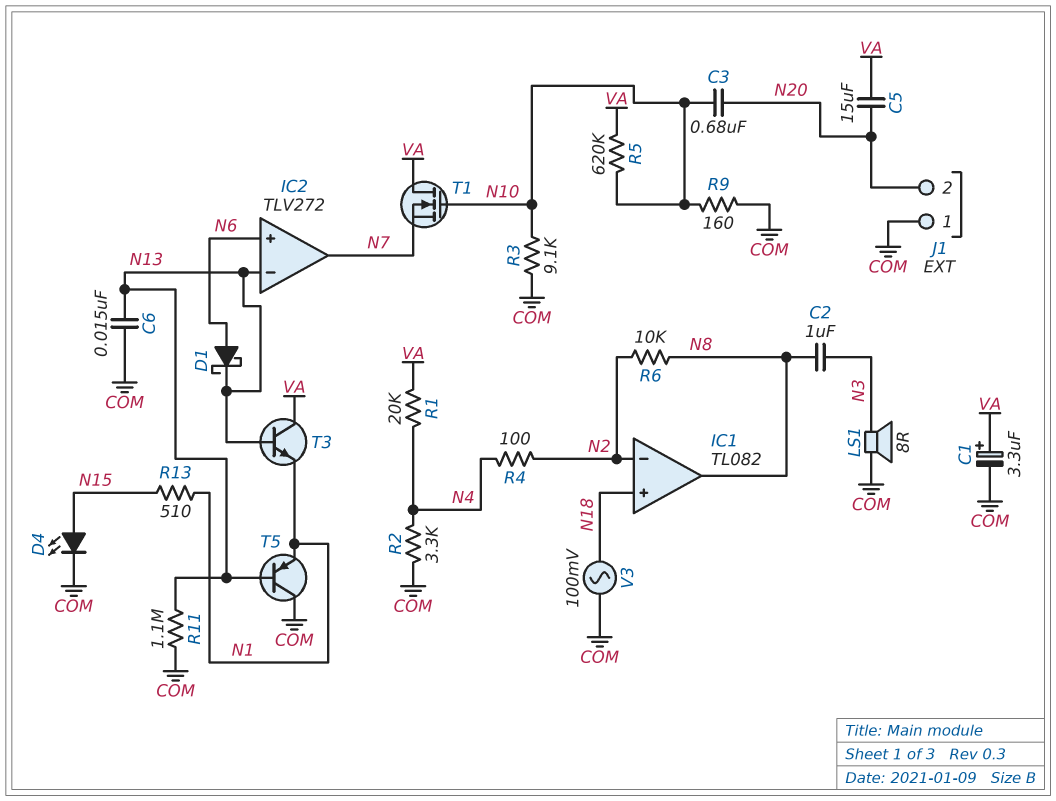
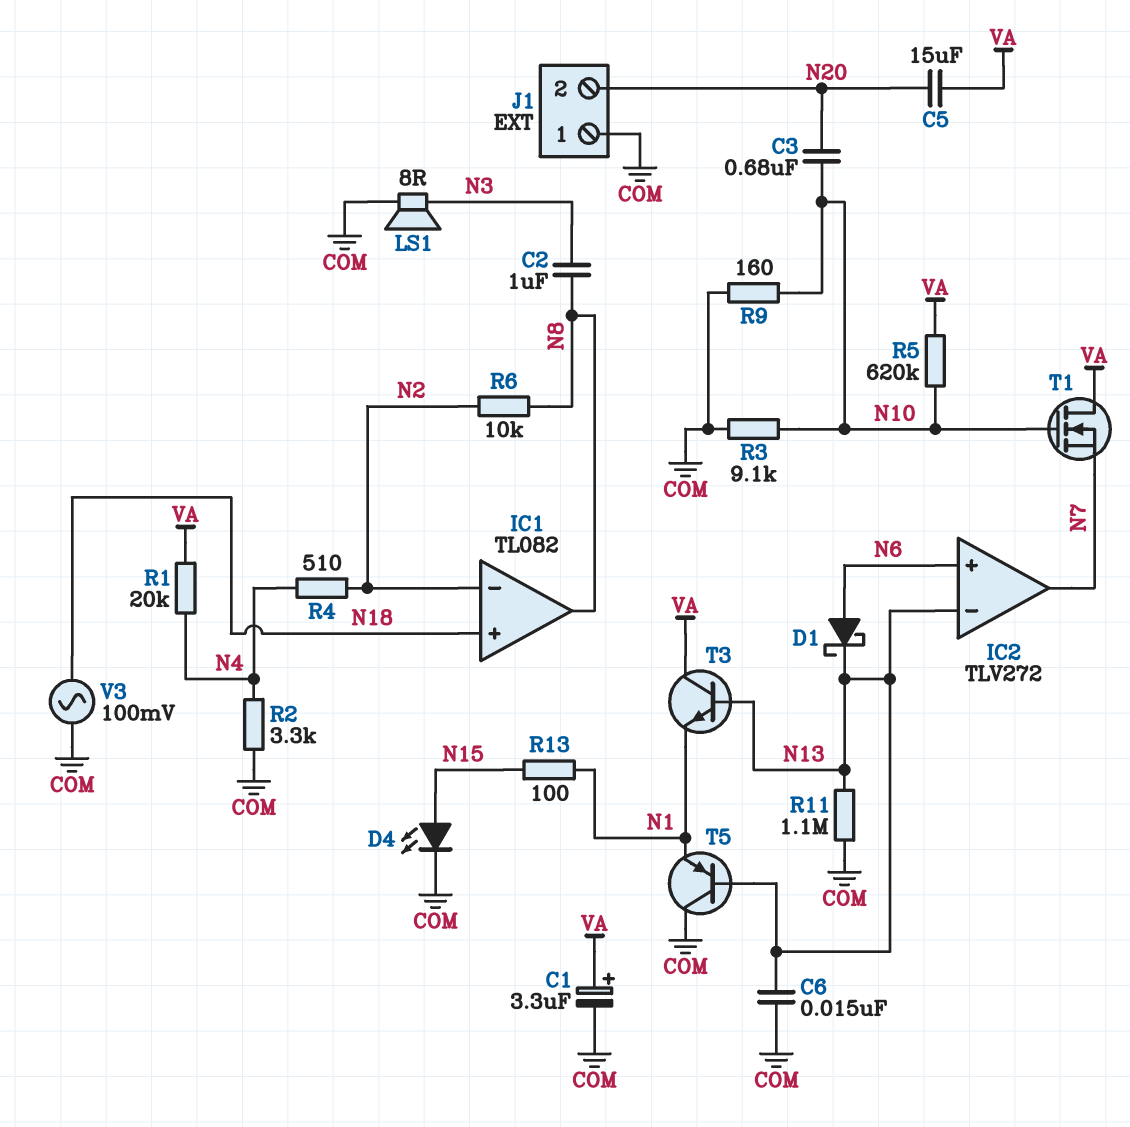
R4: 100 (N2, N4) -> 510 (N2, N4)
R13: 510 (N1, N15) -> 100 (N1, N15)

* * *

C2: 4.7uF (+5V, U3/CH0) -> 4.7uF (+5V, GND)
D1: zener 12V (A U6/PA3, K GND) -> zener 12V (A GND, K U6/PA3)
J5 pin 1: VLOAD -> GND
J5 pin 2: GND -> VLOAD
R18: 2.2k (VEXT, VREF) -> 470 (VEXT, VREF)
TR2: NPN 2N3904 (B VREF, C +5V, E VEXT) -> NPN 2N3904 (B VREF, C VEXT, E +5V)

▶ **REQUIREMENT**:
Beginning with the line above that contains "J5 pin 1: VLOAD -> GND", copy each line exactly up to and including the line that contains "TR2: NPN 2N3904", and go no further.

▶ **WRITTEN ANSWER**:
J5 pin 1: VLOAD -> GND
J5 pin 2: GND -> VLOAD
R18: 2.2k (VEXT, VREF) -> 470 (VEXT, VREF)
TR2: NPN 2N3904 (B VREF, C +5V, E VEXT) -> NPN 2N3904 (B VREF, C VEXT, E +5V)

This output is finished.